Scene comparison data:

——

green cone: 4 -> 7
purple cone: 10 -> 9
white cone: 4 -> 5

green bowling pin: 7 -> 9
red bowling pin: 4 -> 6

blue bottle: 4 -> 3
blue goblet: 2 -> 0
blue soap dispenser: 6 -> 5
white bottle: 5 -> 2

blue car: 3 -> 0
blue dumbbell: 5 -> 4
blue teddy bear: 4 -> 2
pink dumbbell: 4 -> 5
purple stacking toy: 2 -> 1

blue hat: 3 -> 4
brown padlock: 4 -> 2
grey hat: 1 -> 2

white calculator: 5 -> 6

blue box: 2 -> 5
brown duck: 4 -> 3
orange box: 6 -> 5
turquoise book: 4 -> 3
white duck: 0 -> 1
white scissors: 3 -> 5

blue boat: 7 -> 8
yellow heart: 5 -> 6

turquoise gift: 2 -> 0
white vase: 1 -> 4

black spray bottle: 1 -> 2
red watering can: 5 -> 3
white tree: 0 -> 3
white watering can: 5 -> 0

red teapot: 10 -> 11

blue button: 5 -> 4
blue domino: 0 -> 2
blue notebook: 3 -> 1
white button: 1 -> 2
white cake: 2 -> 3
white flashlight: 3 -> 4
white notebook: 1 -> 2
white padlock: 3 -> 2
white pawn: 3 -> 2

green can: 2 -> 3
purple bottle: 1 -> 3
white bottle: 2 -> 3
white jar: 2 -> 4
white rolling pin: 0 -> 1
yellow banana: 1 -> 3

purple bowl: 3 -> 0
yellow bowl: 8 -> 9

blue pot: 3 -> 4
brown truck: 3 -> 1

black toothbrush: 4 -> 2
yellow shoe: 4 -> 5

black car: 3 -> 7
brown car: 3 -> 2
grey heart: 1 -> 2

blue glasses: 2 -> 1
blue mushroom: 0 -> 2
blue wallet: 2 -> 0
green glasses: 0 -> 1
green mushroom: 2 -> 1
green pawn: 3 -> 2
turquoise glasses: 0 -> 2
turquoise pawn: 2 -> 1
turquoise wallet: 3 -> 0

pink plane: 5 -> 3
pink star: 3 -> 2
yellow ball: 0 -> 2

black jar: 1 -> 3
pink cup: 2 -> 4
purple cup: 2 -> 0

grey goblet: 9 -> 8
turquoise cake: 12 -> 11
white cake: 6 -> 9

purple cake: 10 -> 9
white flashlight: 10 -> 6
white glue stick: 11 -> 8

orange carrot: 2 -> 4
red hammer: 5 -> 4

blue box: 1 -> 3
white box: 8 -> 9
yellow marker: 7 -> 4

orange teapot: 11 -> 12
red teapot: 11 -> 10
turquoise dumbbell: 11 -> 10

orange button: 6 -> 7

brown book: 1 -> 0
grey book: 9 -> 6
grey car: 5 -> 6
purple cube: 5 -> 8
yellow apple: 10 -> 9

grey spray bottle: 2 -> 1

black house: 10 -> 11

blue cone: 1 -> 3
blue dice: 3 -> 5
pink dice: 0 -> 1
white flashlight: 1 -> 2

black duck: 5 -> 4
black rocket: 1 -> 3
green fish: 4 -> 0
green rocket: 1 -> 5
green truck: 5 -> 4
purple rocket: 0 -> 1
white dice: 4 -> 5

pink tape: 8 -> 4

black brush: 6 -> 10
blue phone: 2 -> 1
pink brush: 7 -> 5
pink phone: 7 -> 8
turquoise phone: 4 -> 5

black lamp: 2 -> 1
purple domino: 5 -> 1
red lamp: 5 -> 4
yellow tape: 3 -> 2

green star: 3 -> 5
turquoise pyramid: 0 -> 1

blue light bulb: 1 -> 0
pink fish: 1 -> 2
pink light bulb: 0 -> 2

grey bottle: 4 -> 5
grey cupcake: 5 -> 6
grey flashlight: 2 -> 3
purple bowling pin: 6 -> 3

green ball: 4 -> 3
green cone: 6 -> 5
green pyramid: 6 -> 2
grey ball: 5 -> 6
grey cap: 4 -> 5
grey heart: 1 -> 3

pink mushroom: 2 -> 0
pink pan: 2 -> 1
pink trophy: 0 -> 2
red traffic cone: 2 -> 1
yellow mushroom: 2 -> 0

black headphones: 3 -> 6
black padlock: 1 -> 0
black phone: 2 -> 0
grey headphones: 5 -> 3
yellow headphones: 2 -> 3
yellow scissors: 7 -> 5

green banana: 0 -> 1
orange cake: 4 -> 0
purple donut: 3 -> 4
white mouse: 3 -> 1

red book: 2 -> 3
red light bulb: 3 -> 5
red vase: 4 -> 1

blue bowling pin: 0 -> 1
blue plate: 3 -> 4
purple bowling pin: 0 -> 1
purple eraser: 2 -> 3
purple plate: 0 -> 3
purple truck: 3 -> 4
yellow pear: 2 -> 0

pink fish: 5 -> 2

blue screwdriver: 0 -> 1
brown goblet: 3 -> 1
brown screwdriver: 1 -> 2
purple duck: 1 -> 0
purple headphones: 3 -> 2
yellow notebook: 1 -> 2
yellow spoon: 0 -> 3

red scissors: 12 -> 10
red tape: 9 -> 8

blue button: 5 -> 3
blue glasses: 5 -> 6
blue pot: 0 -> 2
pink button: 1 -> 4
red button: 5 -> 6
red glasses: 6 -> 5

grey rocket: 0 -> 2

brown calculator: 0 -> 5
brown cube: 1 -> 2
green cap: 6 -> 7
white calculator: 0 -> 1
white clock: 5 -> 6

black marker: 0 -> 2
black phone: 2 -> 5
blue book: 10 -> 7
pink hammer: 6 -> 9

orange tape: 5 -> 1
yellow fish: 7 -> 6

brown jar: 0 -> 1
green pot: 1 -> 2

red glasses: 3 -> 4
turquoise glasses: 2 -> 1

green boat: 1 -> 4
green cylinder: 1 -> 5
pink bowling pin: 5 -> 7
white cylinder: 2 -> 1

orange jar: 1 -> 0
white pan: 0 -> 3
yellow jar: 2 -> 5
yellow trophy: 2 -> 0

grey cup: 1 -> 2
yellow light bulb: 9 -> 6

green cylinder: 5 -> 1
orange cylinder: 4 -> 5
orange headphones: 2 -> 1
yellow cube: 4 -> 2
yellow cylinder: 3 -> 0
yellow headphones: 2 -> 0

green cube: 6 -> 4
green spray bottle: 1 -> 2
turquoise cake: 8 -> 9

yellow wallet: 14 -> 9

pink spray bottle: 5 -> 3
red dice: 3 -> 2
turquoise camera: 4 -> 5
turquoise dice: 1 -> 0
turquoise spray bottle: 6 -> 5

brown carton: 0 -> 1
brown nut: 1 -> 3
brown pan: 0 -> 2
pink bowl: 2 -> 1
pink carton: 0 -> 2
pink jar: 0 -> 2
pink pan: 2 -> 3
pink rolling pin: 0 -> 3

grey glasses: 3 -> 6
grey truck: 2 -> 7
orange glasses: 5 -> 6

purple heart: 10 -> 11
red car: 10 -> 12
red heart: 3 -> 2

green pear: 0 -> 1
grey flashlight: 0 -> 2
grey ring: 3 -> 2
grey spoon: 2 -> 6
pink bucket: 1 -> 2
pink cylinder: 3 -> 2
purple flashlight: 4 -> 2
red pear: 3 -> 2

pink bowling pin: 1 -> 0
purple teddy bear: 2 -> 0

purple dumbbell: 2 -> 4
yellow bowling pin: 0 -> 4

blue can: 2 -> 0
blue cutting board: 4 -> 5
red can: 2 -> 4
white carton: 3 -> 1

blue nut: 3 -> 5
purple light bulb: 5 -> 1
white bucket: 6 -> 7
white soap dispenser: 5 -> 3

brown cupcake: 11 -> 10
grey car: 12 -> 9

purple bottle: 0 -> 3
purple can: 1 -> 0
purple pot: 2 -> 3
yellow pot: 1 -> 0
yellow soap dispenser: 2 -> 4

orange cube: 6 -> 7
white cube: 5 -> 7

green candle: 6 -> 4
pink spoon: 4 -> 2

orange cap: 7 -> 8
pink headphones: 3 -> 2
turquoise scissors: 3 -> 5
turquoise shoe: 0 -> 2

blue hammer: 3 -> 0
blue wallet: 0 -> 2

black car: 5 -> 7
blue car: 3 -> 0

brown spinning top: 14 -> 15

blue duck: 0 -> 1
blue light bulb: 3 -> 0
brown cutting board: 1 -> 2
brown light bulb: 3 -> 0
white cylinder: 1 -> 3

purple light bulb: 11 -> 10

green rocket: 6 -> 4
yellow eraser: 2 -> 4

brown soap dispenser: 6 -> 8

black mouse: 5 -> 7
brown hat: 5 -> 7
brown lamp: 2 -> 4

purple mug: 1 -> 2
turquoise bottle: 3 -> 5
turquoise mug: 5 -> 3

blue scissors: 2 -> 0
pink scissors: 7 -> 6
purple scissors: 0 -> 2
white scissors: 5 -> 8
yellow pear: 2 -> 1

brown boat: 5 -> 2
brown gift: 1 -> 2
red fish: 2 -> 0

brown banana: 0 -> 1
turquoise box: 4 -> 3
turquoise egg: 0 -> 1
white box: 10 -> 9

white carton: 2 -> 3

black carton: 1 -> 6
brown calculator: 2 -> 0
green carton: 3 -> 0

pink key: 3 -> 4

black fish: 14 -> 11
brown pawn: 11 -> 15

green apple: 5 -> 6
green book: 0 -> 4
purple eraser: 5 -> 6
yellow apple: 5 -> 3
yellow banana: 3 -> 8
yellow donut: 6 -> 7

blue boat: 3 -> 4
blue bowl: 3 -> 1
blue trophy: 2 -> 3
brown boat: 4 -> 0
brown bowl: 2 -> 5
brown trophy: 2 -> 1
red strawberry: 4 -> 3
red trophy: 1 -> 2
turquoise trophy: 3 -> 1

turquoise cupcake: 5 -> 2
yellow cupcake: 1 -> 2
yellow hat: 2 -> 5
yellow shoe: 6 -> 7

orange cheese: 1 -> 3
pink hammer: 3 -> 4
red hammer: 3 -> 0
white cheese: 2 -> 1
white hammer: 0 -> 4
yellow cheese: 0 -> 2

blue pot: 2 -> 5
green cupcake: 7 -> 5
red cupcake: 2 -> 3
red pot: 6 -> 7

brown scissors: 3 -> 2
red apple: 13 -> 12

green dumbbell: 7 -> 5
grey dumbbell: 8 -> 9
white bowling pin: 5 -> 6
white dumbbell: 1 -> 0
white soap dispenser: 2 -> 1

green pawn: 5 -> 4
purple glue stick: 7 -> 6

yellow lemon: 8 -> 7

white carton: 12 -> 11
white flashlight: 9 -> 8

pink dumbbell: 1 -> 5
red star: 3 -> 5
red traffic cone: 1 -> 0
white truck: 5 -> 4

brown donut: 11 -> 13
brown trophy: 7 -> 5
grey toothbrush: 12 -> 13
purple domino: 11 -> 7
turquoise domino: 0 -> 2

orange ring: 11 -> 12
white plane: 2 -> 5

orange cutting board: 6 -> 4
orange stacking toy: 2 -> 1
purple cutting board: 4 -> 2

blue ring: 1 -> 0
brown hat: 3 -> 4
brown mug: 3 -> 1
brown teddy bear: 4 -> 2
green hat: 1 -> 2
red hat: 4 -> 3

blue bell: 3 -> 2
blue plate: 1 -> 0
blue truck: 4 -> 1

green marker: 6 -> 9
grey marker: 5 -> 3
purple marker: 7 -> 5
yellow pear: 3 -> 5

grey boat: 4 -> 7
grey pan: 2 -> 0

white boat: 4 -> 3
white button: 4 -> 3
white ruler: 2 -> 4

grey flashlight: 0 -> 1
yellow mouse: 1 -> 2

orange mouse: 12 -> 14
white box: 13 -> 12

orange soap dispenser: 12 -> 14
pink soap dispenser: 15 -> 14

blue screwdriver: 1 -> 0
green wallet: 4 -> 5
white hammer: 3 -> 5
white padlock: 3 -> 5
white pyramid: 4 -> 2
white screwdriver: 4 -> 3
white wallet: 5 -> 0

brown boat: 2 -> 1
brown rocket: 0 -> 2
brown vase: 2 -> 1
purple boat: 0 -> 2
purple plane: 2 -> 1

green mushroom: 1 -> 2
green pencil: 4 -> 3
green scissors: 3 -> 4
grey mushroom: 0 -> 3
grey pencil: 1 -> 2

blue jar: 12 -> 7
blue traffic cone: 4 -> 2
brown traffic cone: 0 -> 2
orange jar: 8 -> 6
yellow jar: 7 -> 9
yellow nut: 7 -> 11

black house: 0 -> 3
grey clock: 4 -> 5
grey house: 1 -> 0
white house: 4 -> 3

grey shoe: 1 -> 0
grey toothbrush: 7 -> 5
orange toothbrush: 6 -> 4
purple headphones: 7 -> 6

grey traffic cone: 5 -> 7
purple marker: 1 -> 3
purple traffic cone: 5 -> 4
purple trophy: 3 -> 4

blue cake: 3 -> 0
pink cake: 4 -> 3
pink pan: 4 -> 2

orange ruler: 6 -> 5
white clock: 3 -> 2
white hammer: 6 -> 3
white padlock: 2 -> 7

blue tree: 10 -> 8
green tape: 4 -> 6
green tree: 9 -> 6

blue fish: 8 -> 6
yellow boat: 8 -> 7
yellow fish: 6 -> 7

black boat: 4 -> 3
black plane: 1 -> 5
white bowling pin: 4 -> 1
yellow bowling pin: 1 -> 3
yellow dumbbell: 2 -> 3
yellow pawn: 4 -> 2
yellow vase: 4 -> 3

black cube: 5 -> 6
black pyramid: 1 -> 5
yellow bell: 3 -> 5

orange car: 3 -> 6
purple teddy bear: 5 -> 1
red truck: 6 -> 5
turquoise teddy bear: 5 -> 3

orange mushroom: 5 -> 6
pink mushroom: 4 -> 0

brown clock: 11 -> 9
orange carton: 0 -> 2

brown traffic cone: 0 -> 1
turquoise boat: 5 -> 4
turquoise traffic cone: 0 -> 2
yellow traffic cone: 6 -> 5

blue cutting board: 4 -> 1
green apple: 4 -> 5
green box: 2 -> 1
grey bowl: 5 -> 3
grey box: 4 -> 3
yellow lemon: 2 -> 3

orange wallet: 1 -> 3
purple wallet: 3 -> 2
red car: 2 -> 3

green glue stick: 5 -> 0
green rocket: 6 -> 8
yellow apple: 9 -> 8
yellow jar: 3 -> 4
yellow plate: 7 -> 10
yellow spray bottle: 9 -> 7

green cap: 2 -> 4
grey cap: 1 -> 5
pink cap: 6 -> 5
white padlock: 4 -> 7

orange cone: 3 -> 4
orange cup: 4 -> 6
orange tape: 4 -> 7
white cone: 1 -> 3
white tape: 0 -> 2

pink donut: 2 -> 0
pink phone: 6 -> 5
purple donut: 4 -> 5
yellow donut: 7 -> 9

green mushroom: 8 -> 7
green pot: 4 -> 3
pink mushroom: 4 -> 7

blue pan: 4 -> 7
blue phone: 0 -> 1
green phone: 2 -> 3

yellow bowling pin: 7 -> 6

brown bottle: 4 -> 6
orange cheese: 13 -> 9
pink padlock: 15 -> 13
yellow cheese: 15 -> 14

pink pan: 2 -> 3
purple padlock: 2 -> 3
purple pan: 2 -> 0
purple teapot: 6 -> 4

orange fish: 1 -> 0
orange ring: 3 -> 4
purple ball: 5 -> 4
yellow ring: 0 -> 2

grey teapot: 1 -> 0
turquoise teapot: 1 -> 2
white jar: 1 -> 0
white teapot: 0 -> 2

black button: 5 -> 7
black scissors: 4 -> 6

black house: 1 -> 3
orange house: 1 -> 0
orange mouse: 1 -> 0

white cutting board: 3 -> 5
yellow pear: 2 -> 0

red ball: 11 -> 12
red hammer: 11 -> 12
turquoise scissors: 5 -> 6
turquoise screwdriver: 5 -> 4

——

Activity:
Repeat, exactly as they stand above, the lines from the line with "blue teddy bear: 4 -> 2" to the line with "turquoise glasses: 0 -> 2", both lines included.

Response area:
blue teddy bear: 4 -> 2
pink dumbbell: 4 -> 5
purple stacking toy: 2 -> 1

blue hat: 3 -> 4
brown padlock: 4 -> 2
grey hat: 1 -> 2

white calculator: 5 -> 6

blue box: 2 -> 5
brown duck: 4 -> 3
orange box: 6 -> 5
turquoise book: 4 -> 3
white duck: 0 -> 1
white scissors: 3 -> 5

blue boat: 7 -> 8
yellow heart: 5 -> 6

turquoise gift: 2 -> 0
white vase: 1 -> 4

black spray bottle: 1 -> 2
red watering can: 5 -> 3
white tree: 0 -> 3
white watering can: 5 -> 0

red teapot: 10 -> 11

blue button: 5 -> 4
blue domino: 0 -> 2
blue notebook: 3 -> 1
white button: 1 -> 2
white cake: 2 -> 3
white flashlight: 3 -> 4
white notebook: 1 -> 2
white padlock: 3 -> 2
white pawn: 3 -> 2

green can: 2 -> 3
purple bottle: 1 -> 3
white bottle: 2 -> 3
white jar: 2 -> 4
white rolling pin: 0 -> 1
yellow banana: 1 -> 3

purple bowl: 3 -> 0
yellow bowl: 8 -> 9

blue pot: 3 -> 4
brown truck: 3 -> 1

black toothbrush: 4 -> 2
yellow shoe: 4 -> 5

black car: 3 -> 7
brown car: 3 -> 2
grey heart: 1 -> 2

blue glasses: 2 -> 1
blue mushroom: 0 -> 2
blue wallet: 2 -> 0
green glasses: 0 -> 1
green mushroom: 2 -> 1
green pawn: 3 -> 2
turquoise glasses: 0 -> 2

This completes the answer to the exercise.